▸ The task:
Take the lines below beginning at the line that has "U103 pin G1: none -> VC" and stopping after the line that has "V101: AC 2V (GND, LINE) -> AC 2V (LINE, VB)", and print them exactly as they are, with no other lines.

▸ Entries shown:
★ ★ ★ ★ ★

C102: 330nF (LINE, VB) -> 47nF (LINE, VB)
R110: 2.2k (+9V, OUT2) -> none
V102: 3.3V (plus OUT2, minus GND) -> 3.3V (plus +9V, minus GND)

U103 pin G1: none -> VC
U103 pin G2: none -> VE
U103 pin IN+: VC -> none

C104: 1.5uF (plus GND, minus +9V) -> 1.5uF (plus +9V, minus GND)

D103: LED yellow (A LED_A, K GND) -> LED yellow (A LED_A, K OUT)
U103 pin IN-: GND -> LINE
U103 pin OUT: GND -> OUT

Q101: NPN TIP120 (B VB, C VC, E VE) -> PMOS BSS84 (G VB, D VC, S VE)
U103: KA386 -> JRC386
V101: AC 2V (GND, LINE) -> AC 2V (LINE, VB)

★ ★ ★ ★ ★

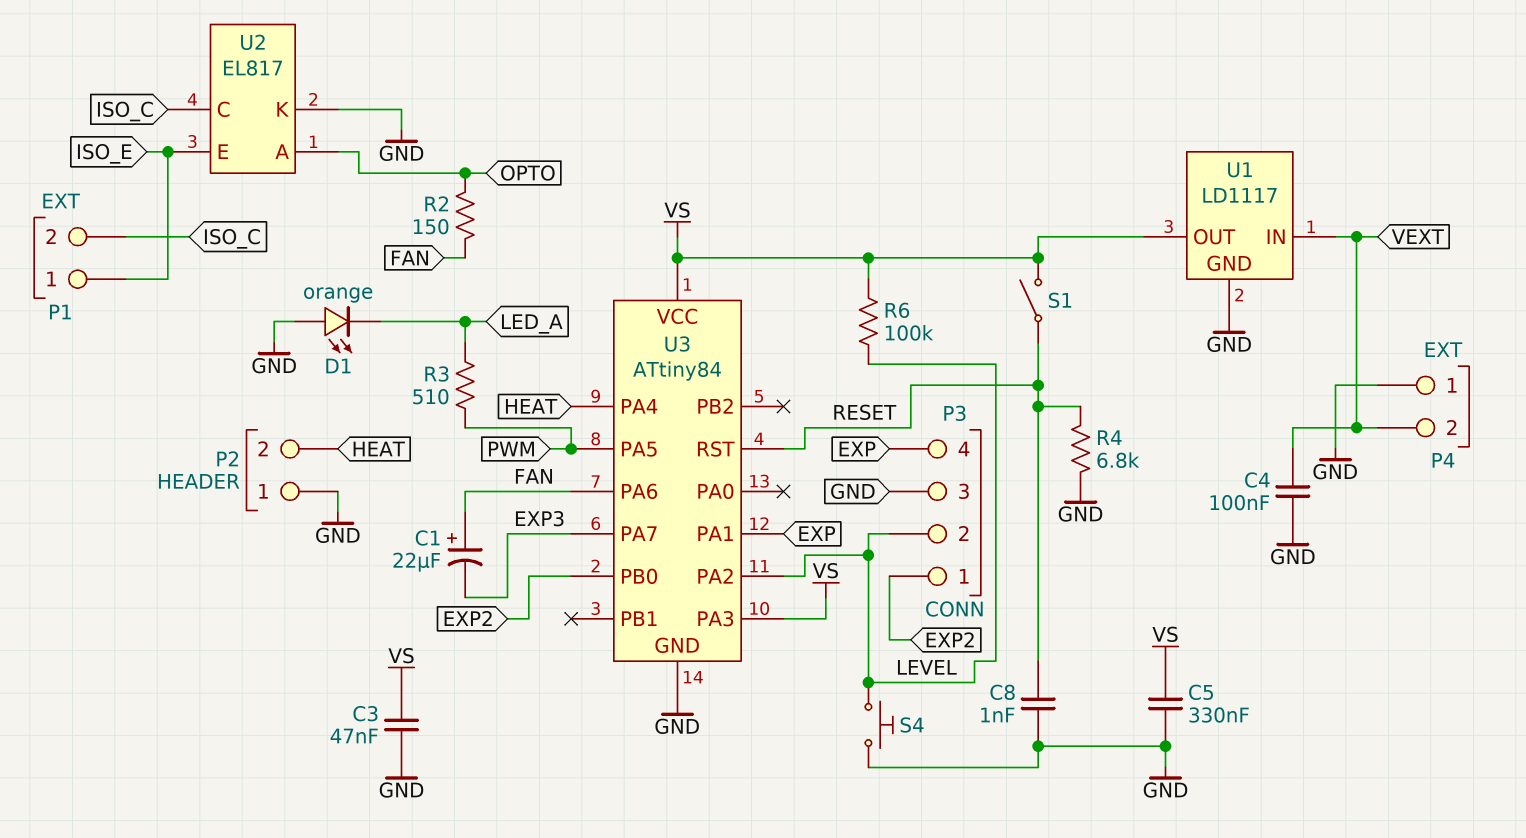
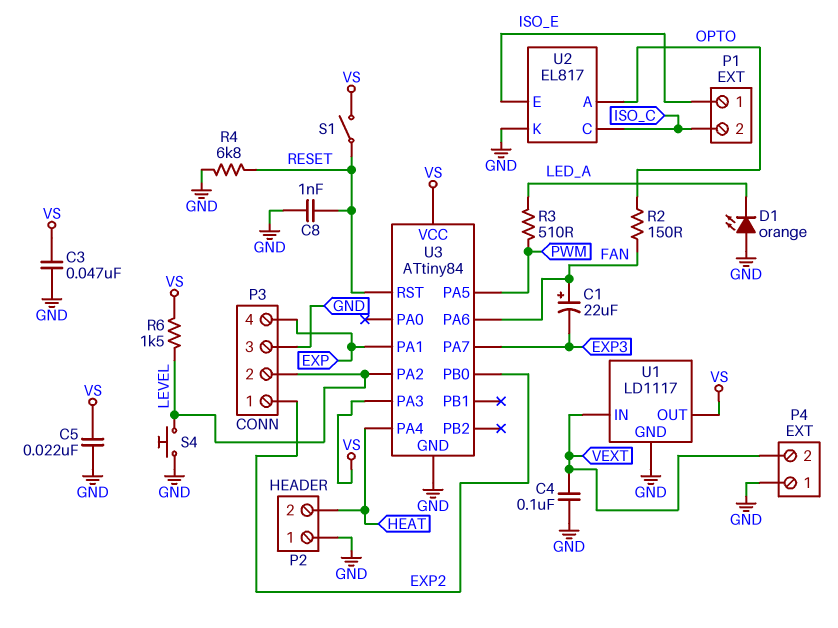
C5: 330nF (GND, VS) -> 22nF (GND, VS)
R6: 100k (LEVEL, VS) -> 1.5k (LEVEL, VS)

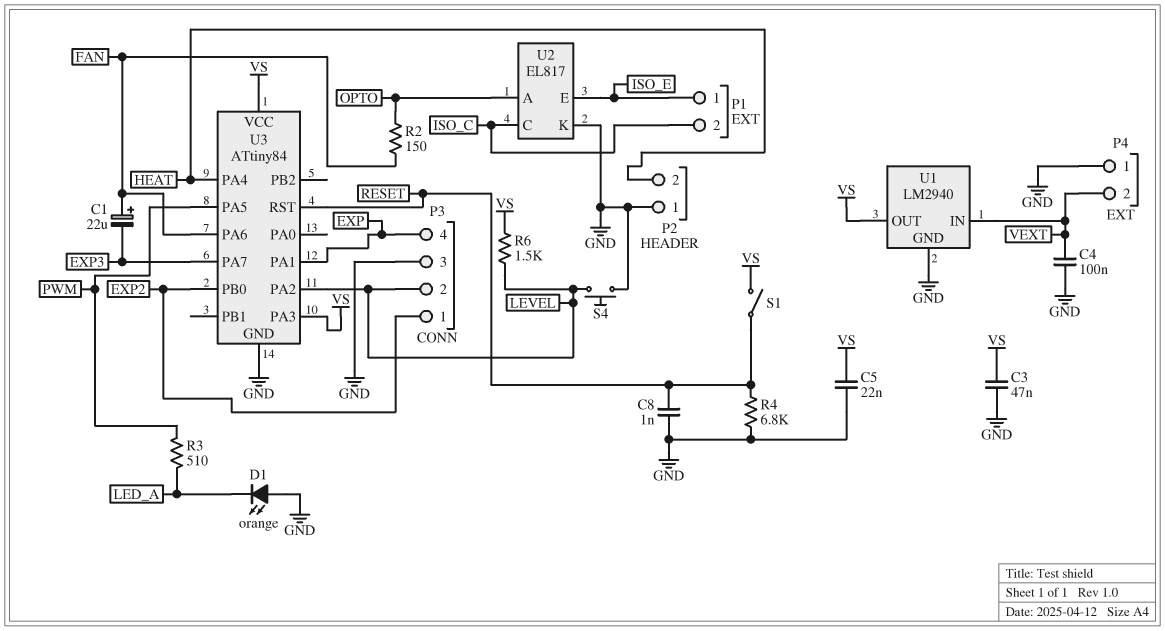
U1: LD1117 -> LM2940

★ ★ ★ ★ ★

▸ Expected output:
U103 pin G1: none -> VC
U103 pin G2: none -> VE
U103 pin IN+: VC -> none

C104: 1.5uF (plus GND, minus +9V) -> 1.5uF (plus +9V, minus GND)

D103: LED yellow (A LED_A, K GND) -> LED yellow (A LED_A, K OUT)
U103 pin IN-: GND -> LINE
U103 pin OUT: GND -> OUT

Q101: NPN TIP120 (B VB, C VC, E VE) -> PMOS BSS84 (G VB, D VC, S VE)
U103: KA386 -> JRC386
V101: AC 2V (GND, LINE) -> AC 2V (LINE, VB)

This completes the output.